The result should be an exact copy of every record, with no pictures kept.

Materials provided -
──────

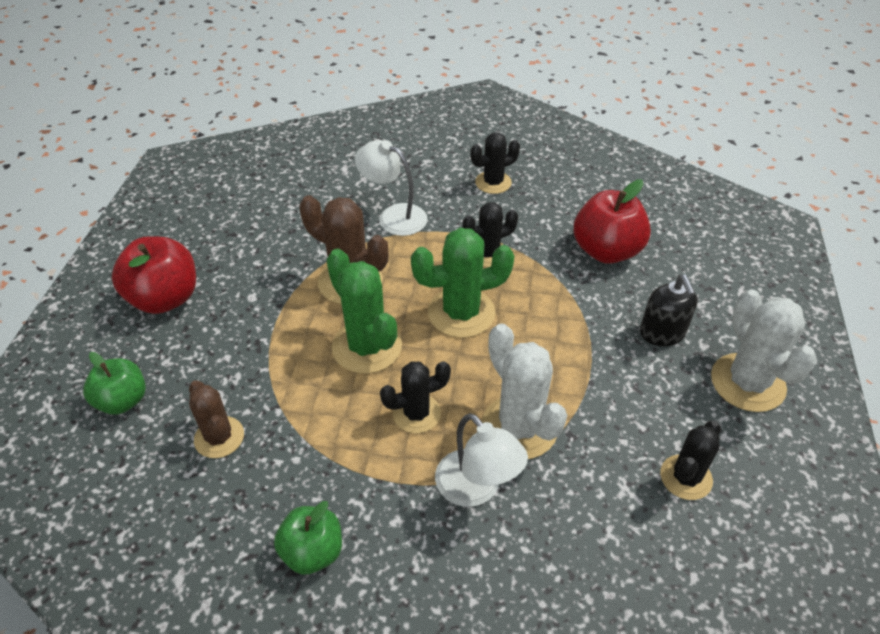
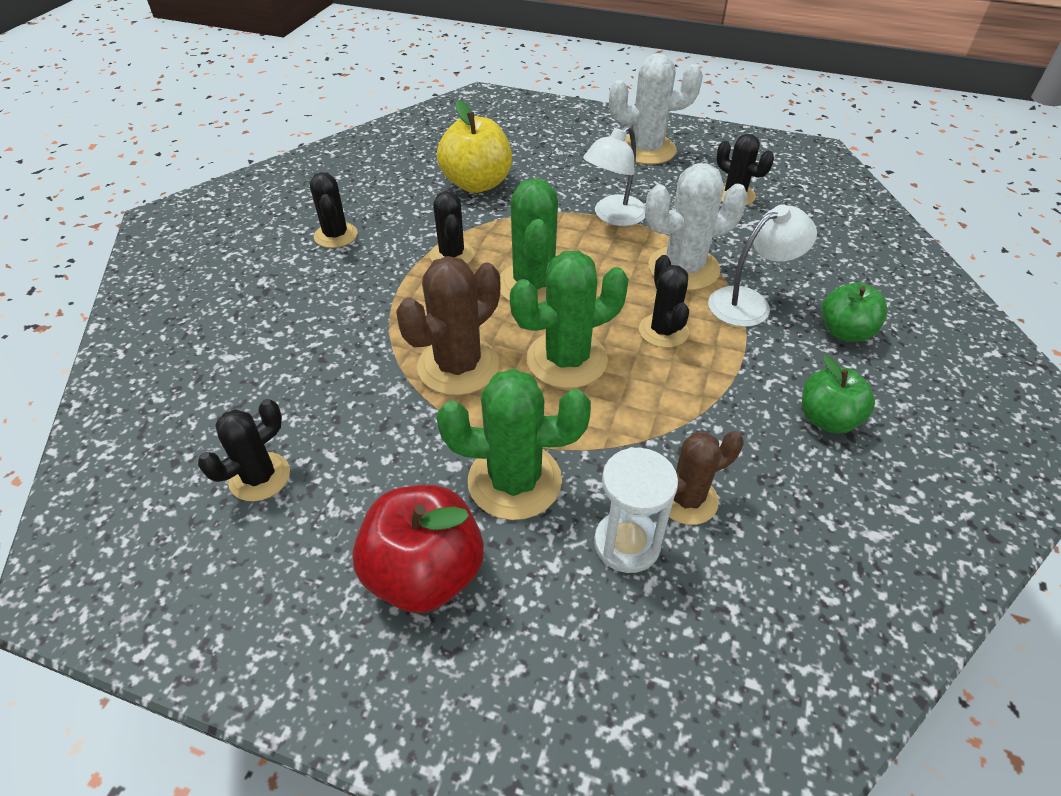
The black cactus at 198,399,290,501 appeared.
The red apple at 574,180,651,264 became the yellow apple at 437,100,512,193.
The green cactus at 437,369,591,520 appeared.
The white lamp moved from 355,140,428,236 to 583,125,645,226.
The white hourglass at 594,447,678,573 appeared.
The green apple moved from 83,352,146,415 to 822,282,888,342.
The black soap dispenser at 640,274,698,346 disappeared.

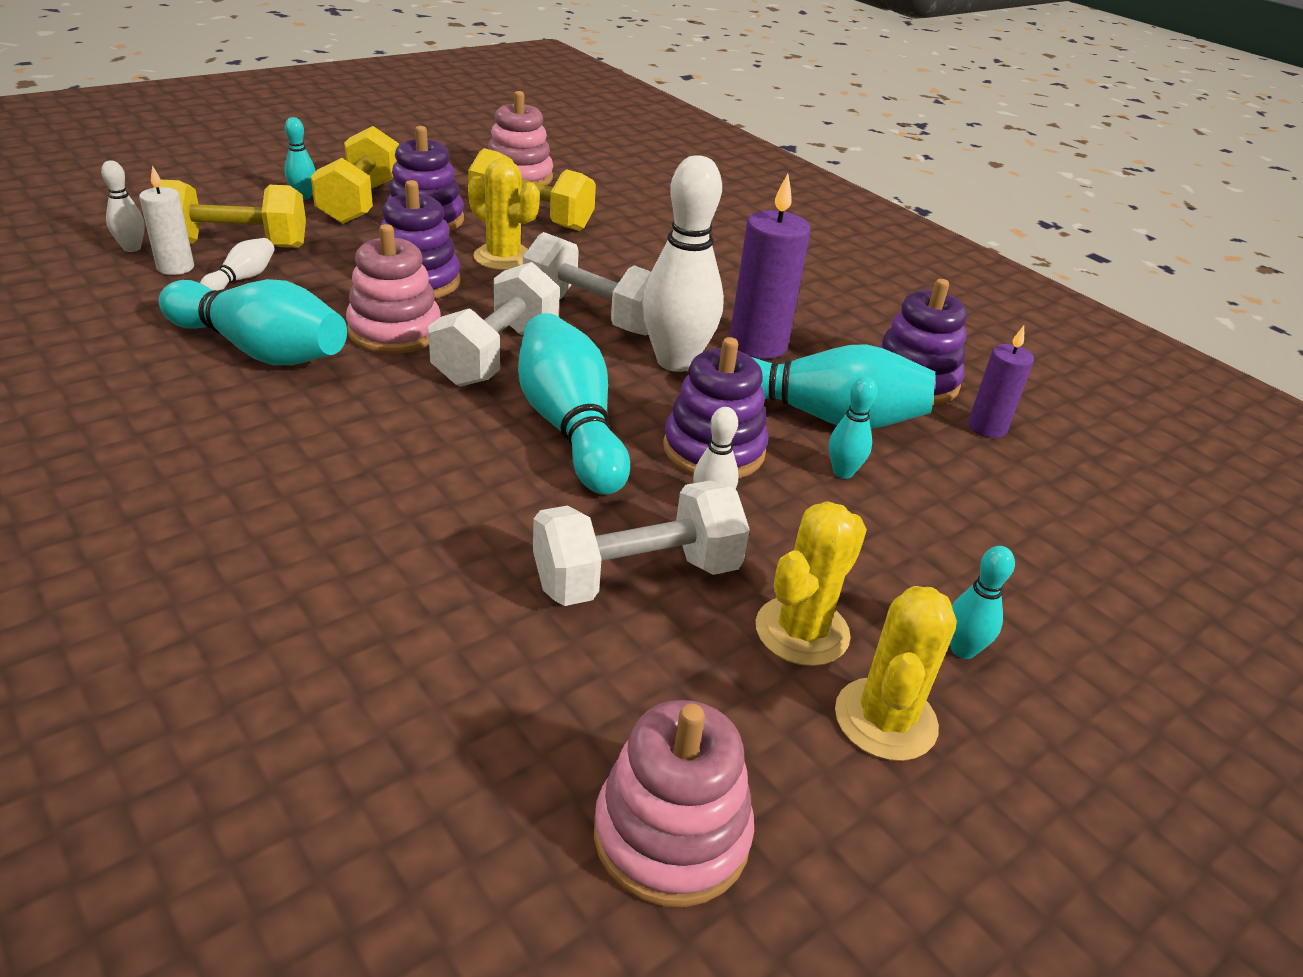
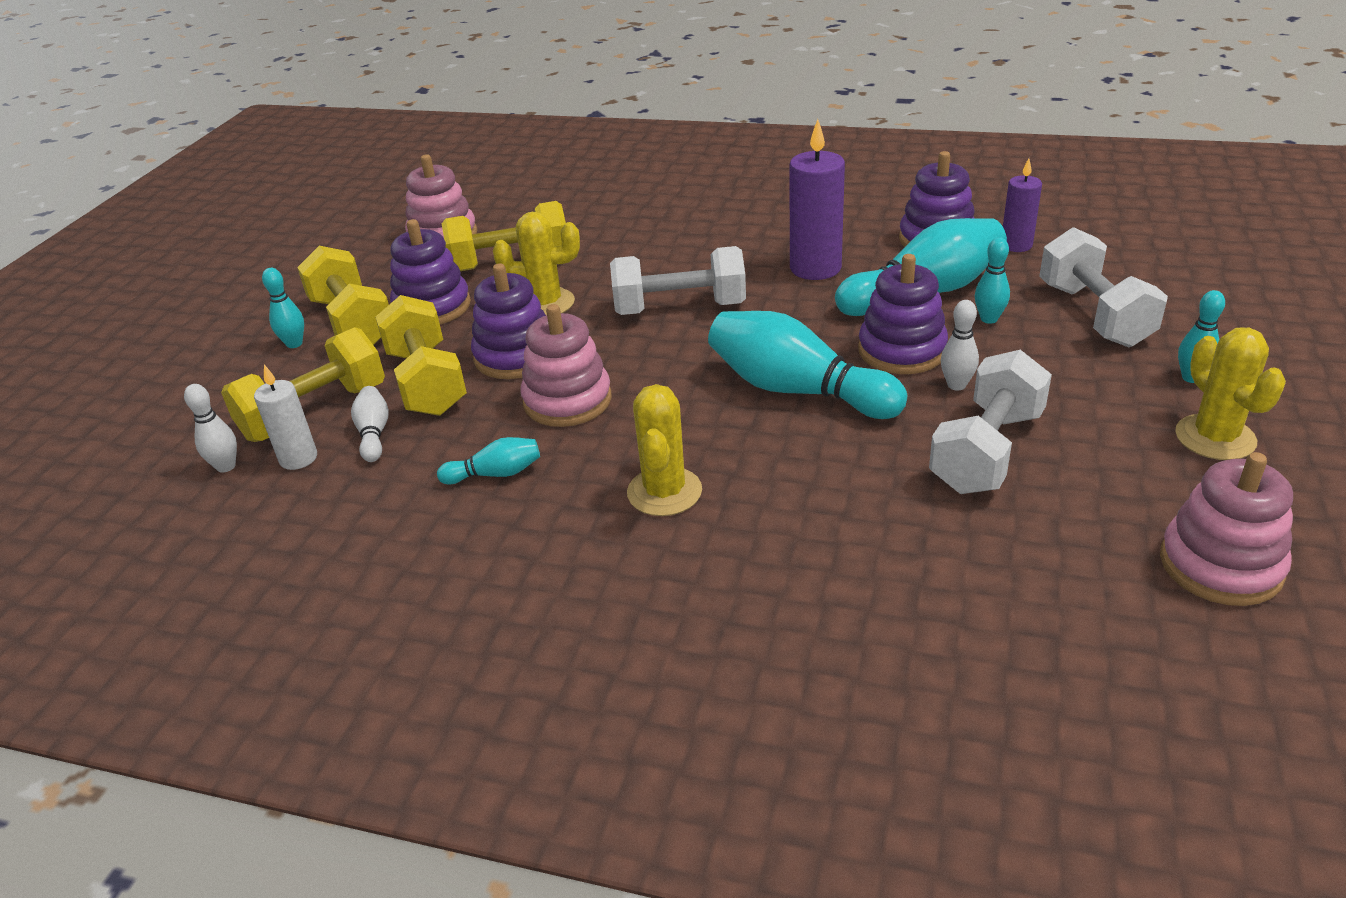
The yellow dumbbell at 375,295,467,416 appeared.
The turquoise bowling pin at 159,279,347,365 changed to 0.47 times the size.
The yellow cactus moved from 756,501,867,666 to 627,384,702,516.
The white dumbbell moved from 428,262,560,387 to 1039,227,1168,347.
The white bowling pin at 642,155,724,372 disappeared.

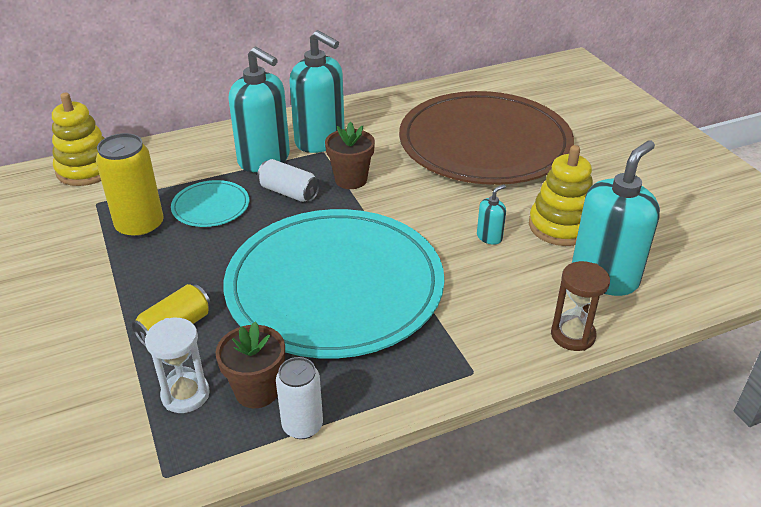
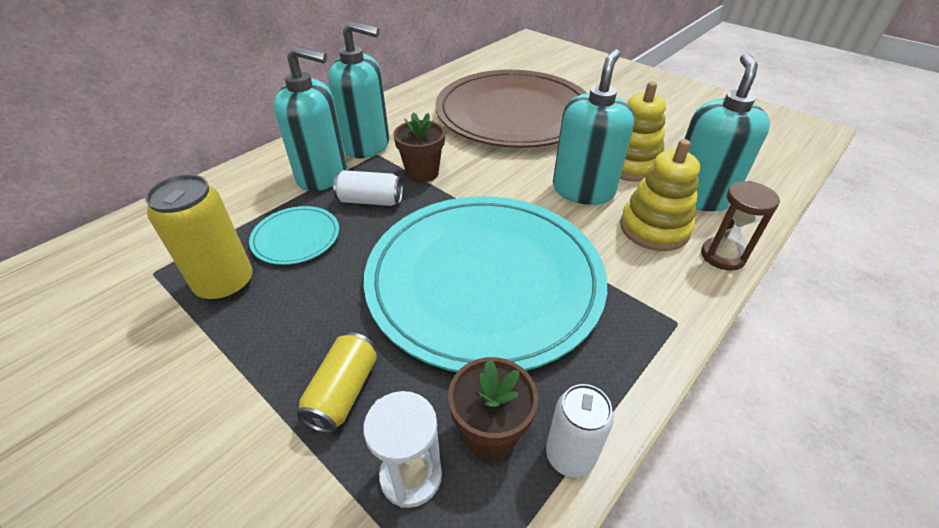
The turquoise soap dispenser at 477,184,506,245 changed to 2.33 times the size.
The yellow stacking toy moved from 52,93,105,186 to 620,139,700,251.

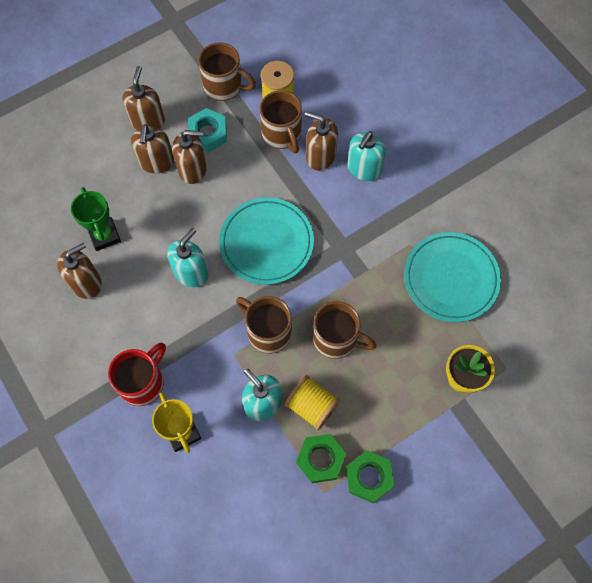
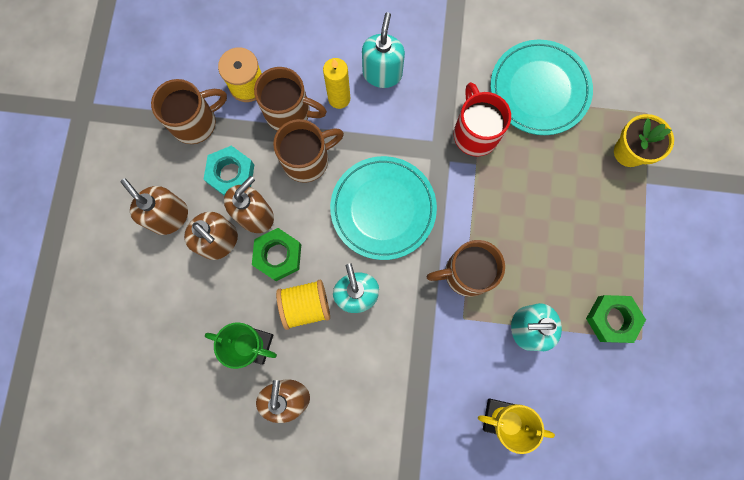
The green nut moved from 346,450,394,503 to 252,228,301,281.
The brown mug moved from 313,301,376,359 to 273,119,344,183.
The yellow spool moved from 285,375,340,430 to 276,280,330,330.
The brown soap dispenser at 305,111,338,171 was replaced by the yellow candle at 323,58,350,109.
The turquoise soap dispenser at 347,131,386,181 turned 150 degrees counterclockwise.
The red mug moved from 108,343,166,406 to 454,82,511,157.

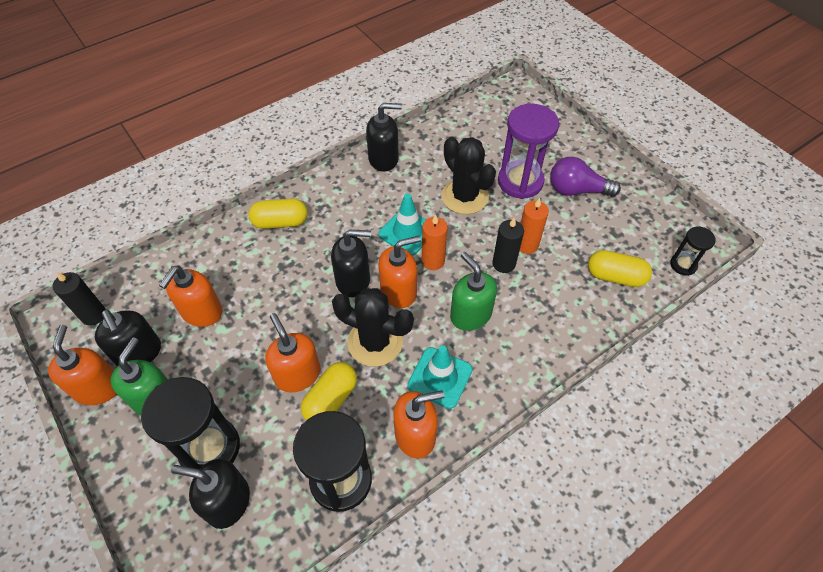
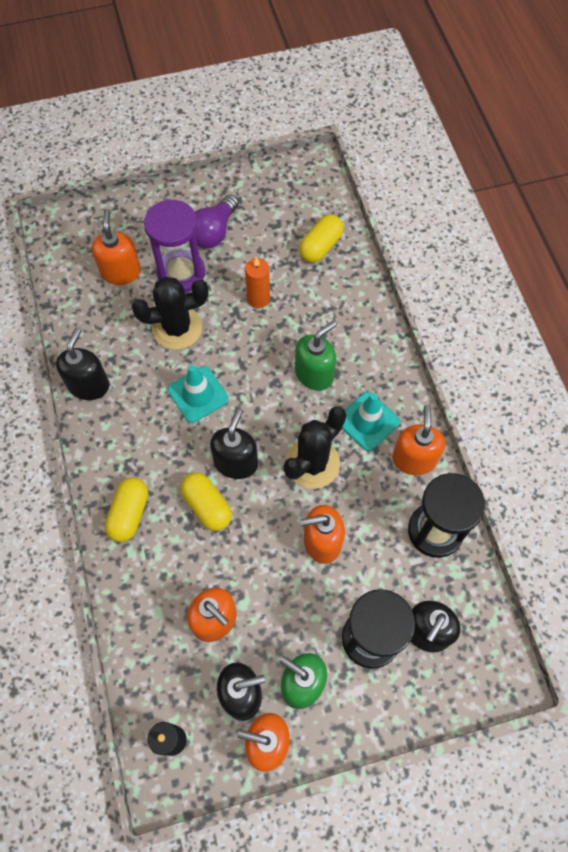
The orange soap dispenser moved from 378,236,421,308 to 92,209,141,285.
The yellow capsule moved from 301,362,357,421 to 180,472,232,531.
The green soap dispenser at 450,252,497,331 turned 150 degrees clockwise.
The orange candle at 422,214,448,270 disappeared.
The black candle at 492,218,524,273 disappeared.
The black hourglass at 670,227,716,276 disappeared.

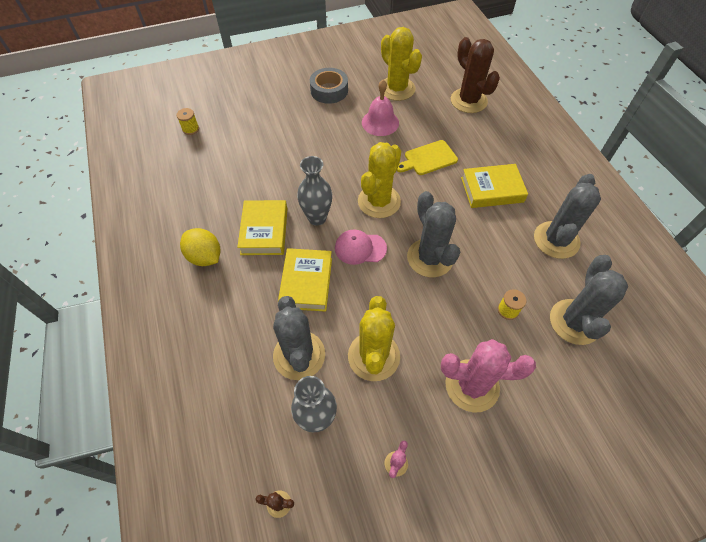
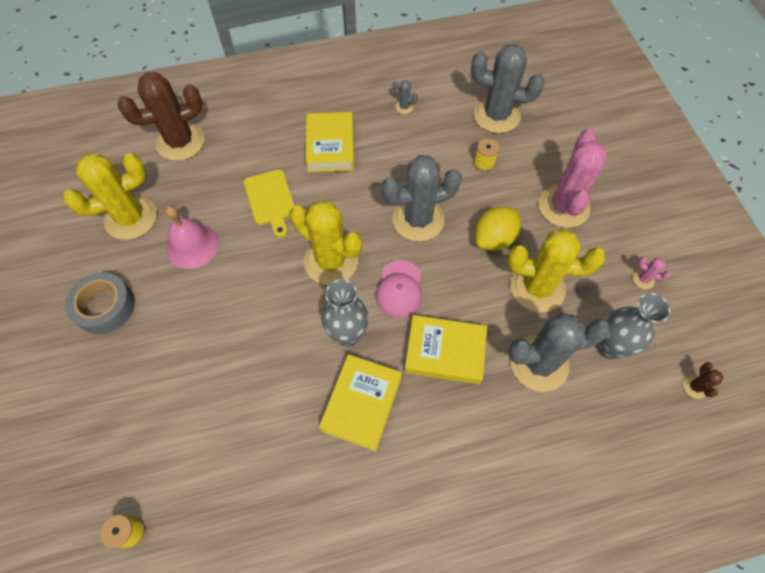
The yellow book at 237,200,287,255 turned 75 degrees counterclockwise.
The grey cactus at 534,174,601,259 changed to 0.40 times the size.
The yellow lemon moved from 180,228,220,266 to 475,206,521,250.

──────

Result of the exercise -
The black cactus at 198,399,290,501 appeared.
The red apple at 574,180,651,264 became the yellow apple at 437,100,512,193.
The green cactus at 437,369,591,520 appeared.
The white lamp moved from 355,140,428,236 to 583,125,645,226.
The white hourglass at 594,447,678,573 appeared.
The green apple moved from 83,352,146,415 to 822,282,888,342.
The black soap dispenser at 640,274,698,346 disappeared.

The yellow dumbbell at 375,295,467,416 appeared.
The turquoise bowling pin at 159,279,347,365 changed to 0.47 times the size.
The yellow cactus moved from 756,501,867,666 to 627,384,702,516.
The white dumbbell moved from 428,262,560,387 to 1039,227,1168,347.
The white bowling pin at 642,155,724,372 disappeared.

The turquoise soap dispenser at 477,184,506,245 changed to 2.33 times the size.
The yellow stacking toy moved from 52,93,105,186 to 620,139,700,251.

The green nut moved from 346,450,394,503 to 252,228,301,281.
The brown mug moved from 313,301,376,359 to 273,119,344,183.
The yellow spool moved from 285,375,340,430 to 276,280,330,330.
The brown soap dispenser at 305,111,338,171 was replaced by the yellow candle at 323,58,350,109.
The turquoise soap dispenser at 347,131,386,181 turned 150 degrees counterclockwise.
The red mug moved from 108,343,166,406 to 454,82,511,157.

The orange soap dispenser moved from 378,236,421,308 to 92,209,141,285.
The yellow capsule moved from 301,362,357,421 to 180,472,232,531.
The green soap dispenser at 450,252,497,331 turned 150 degrees clockwise.
The orange candle at 422,214,448,270 disappeared.
The black candle at 492,218,524,273 disappeared.
The black hourglass at 670,227,716,276 disappeared.

The yellow book at 237,200,287,255 turned 75 degrees counterclockwise.
The grey cactus at 534,174,601,259 changed to 0.40 times the size.
The yellow lemon moved from 180,228,220,266 to 475,206,521,250.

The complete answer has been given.